§ WORK TO BE COMPLETED
Include no pictures. Output exactly the lines from the one that contains "RADIO3 pin MISO: D5 -> none" through the final line of the entries.

§ Content revision data

------------------------------------------------------------------------

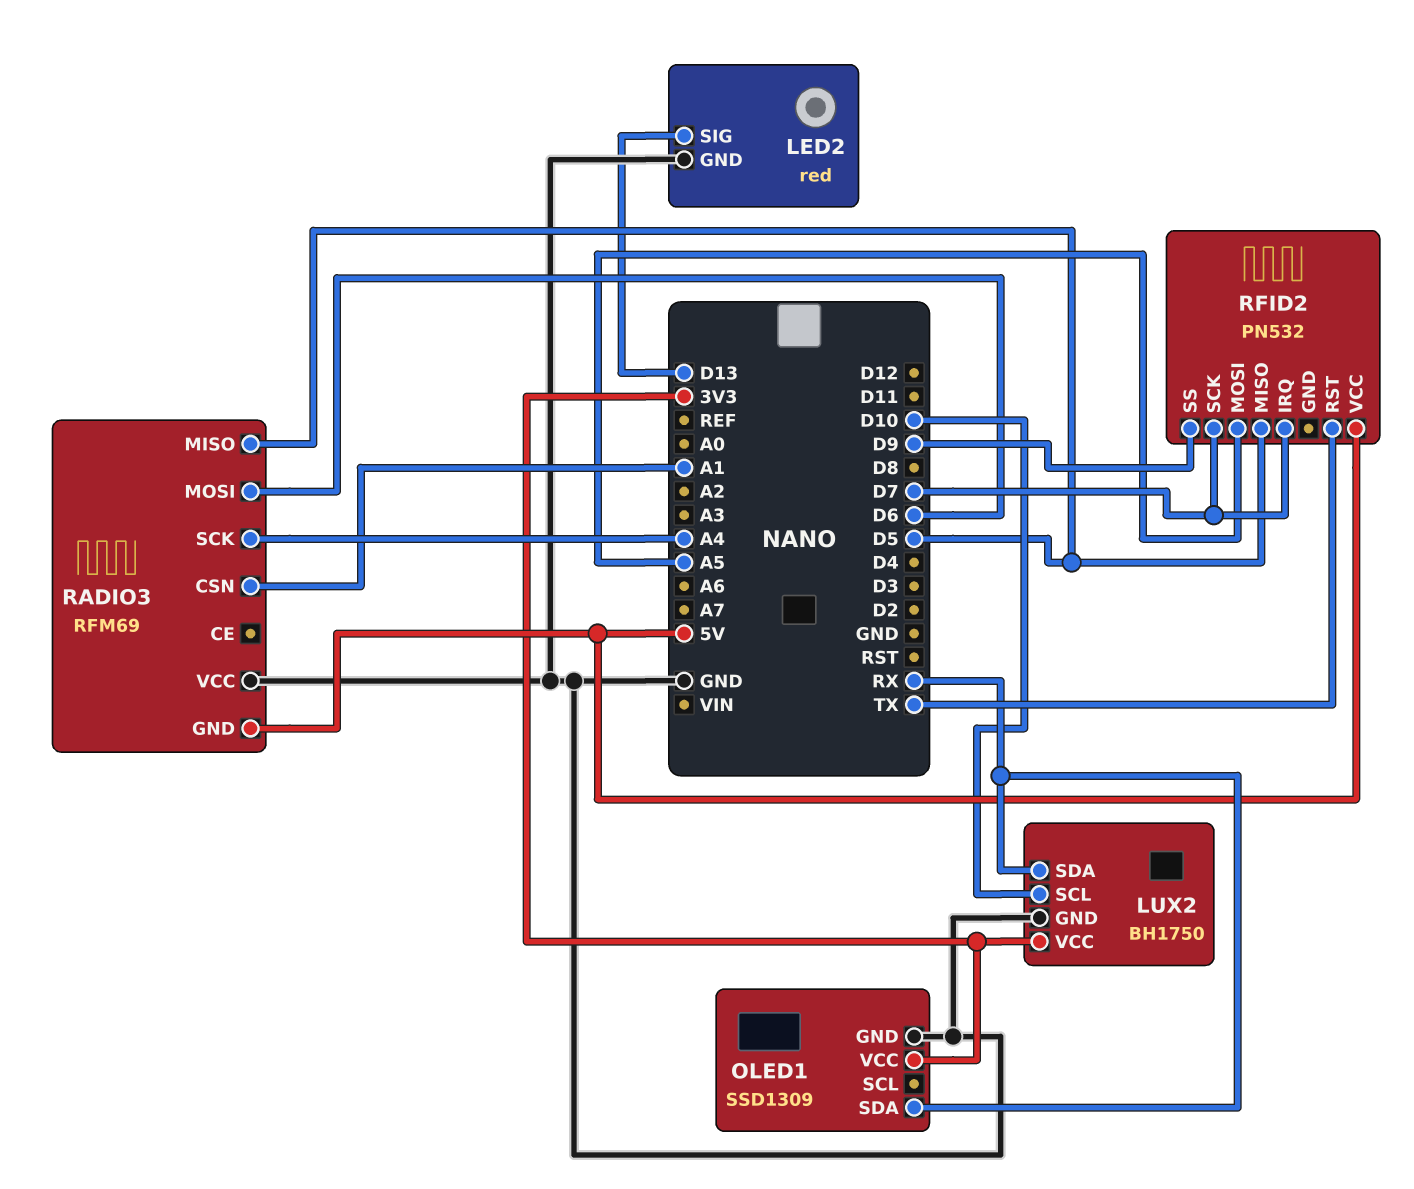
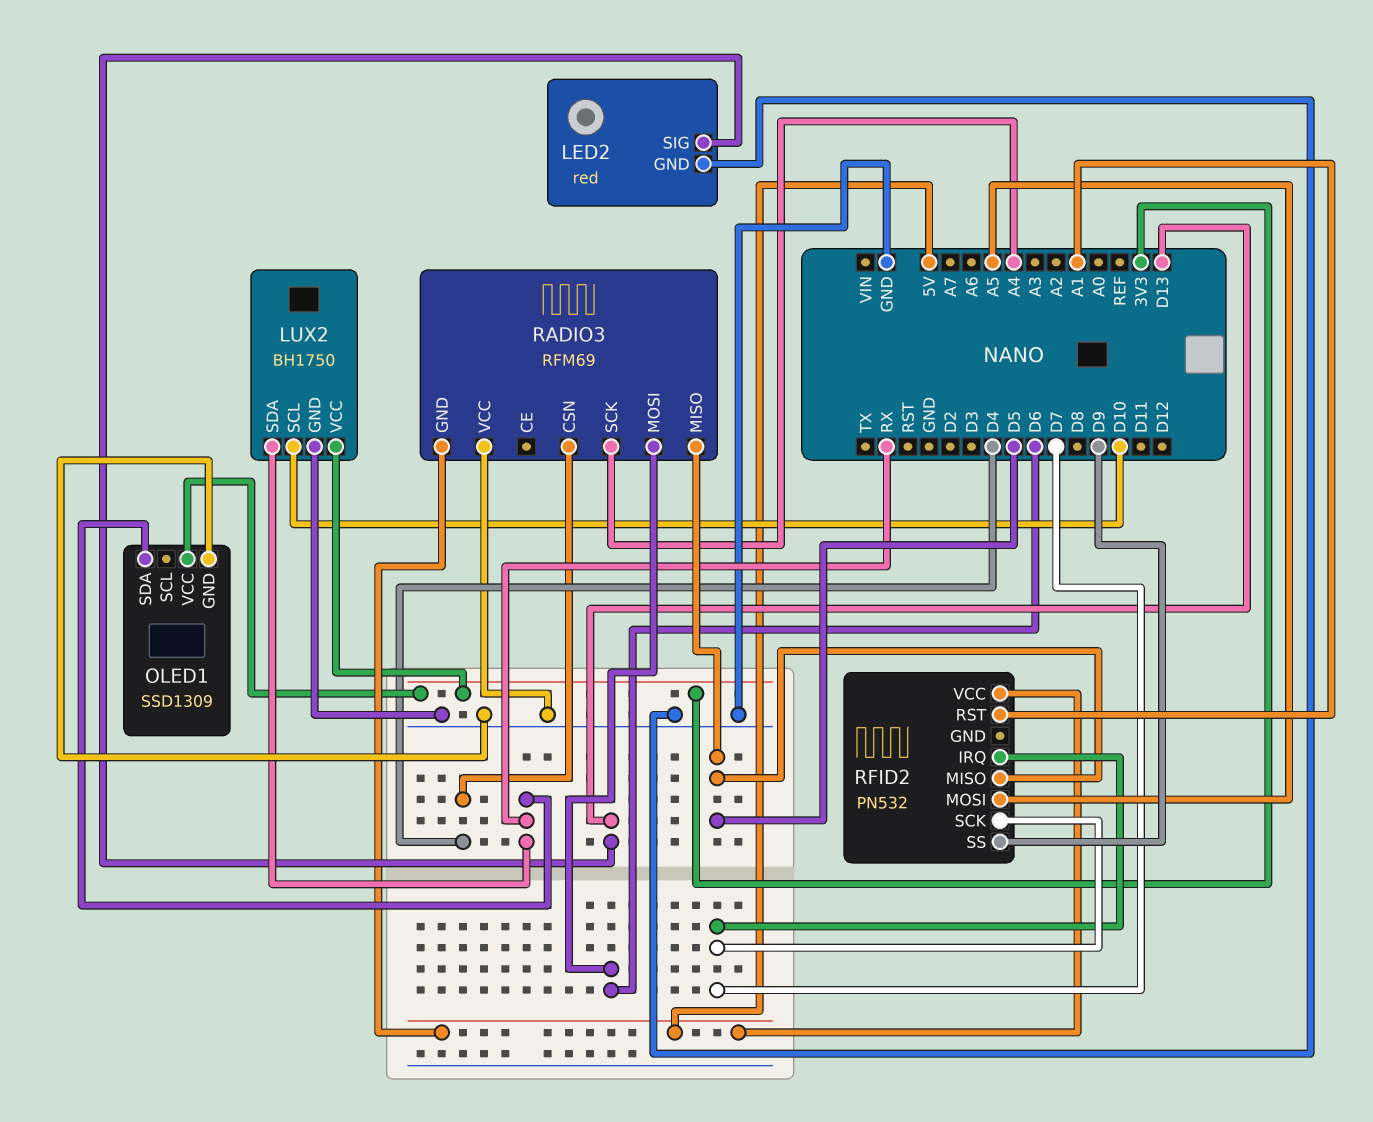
RADIO3 pin CSN: A1 -> D4
RFID2 pin RST: TX -> A1

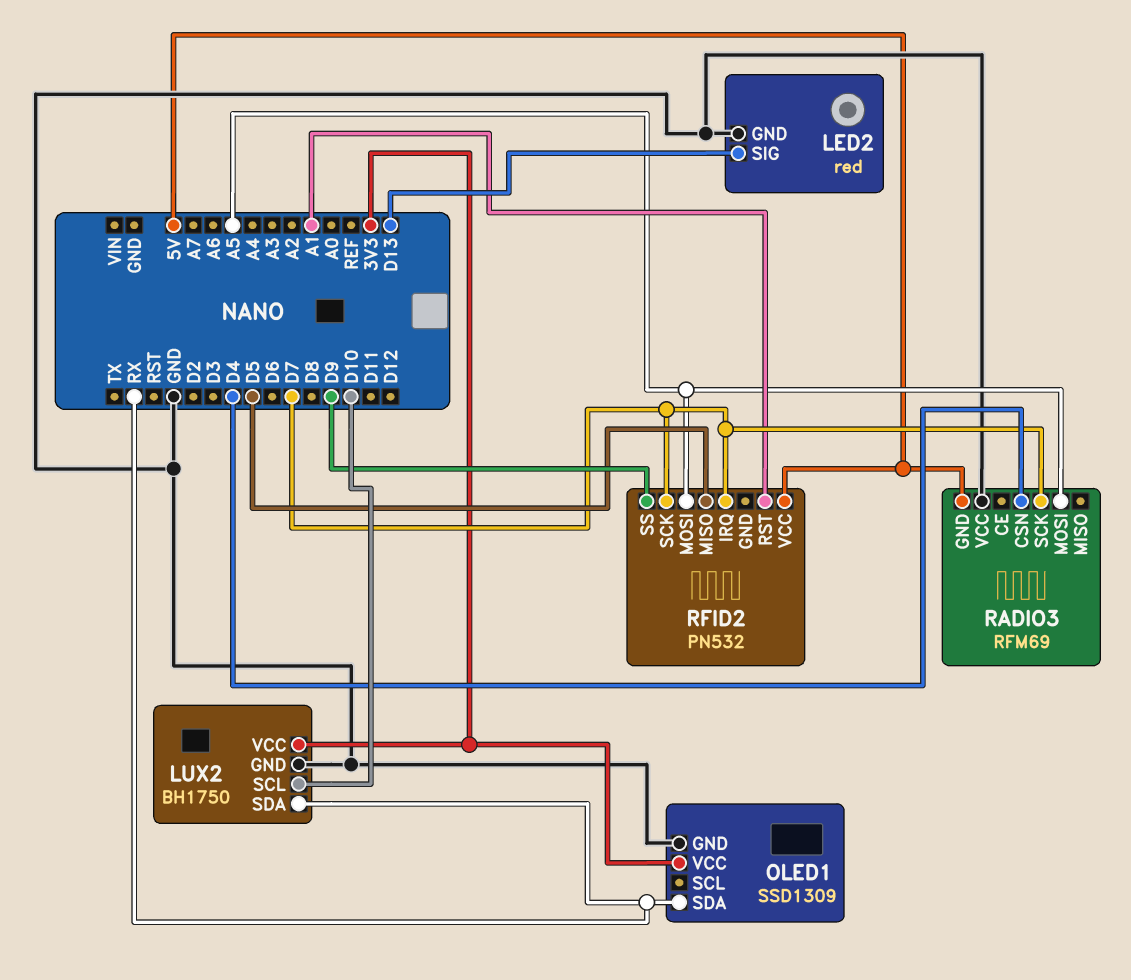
RADIO3 pin MISO: D5 -> none
RADIO3 pin MOSI: D6 -> A5
RADIO3 pin SCK: A4 -> D7

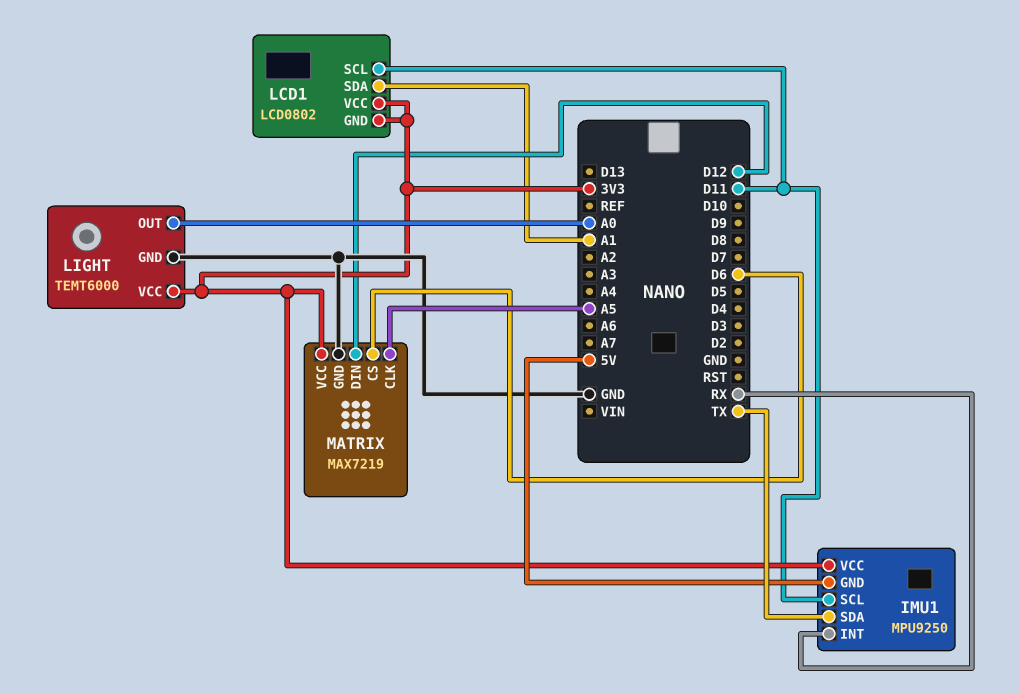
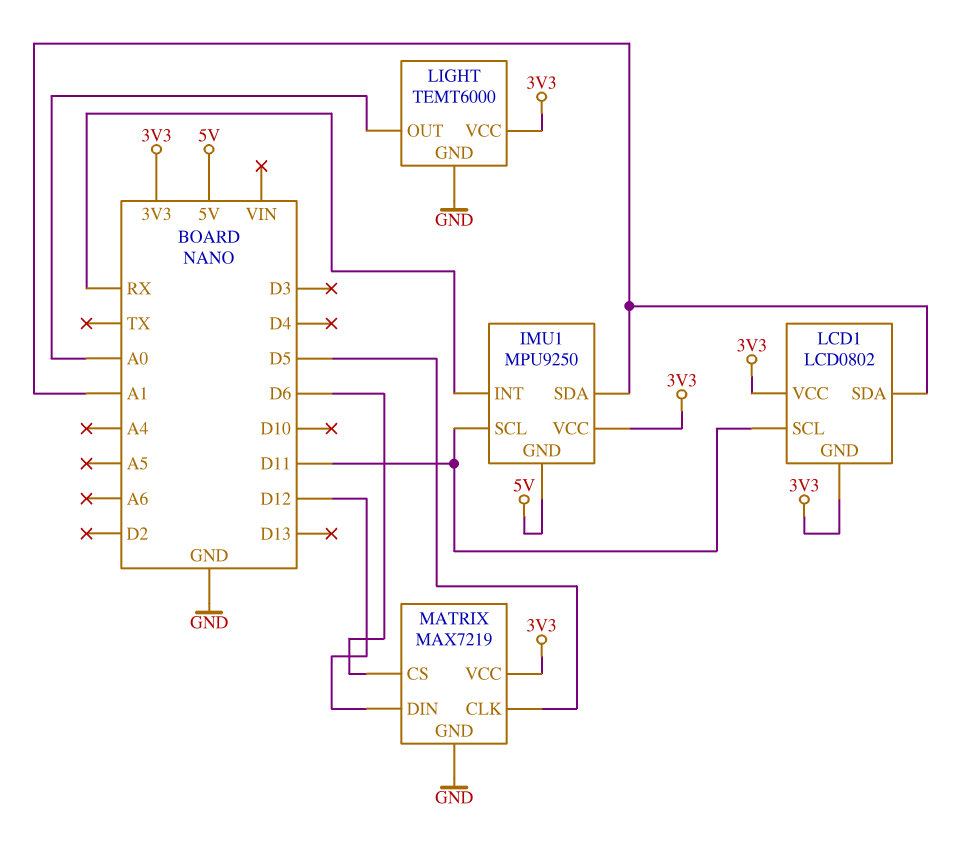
IMU1 pin SDA: TX -> A1
MATRIX pin CLK: A5 -> D5

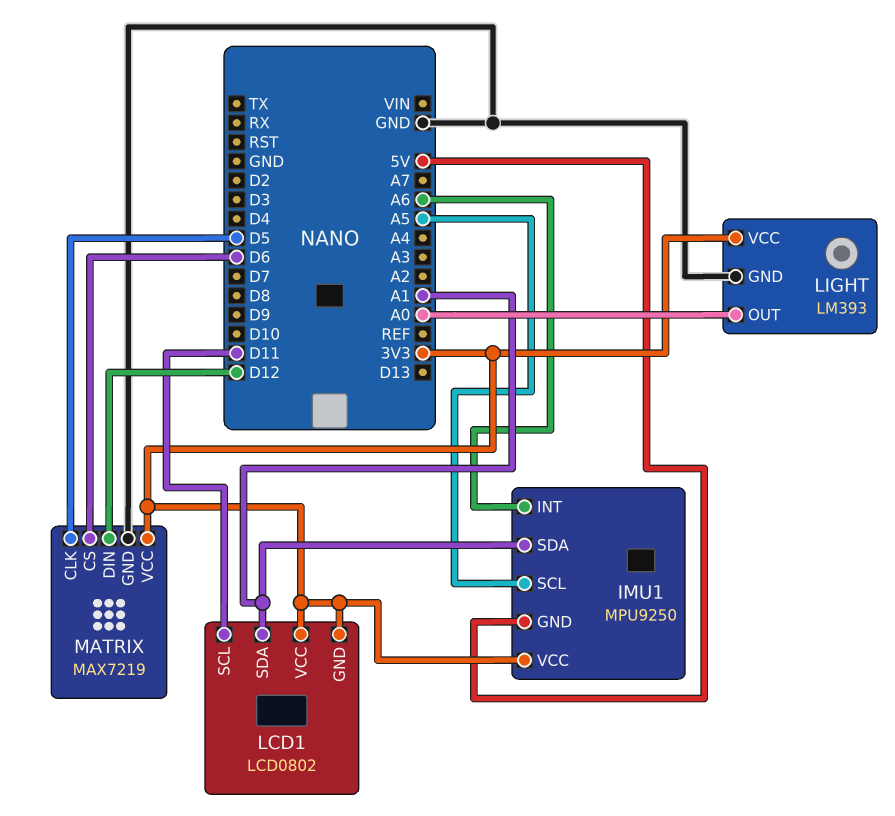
IMU1 pin INT: RX -> A6
IMU1 pin SCL: D11 -> A5
LIGHT: TEMT6000 -> LM393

------------------------------------------------------------------------

§ ANSWER TO THIS EXERCISE
RADIO3 pin MISO: D5 -> none
RADIO3 pin MOSI: D6 -> A5
RADIO3 pin SCK: A4 -> D7

IMU1 pin SDA: TX -> A1
MATRIX pin CLK: A5 -> D5

IMU1 pin INT: RX -> A6
IMU1 pin SCL: D11 -> A5
LIGHT: TEMT6000 -> LM393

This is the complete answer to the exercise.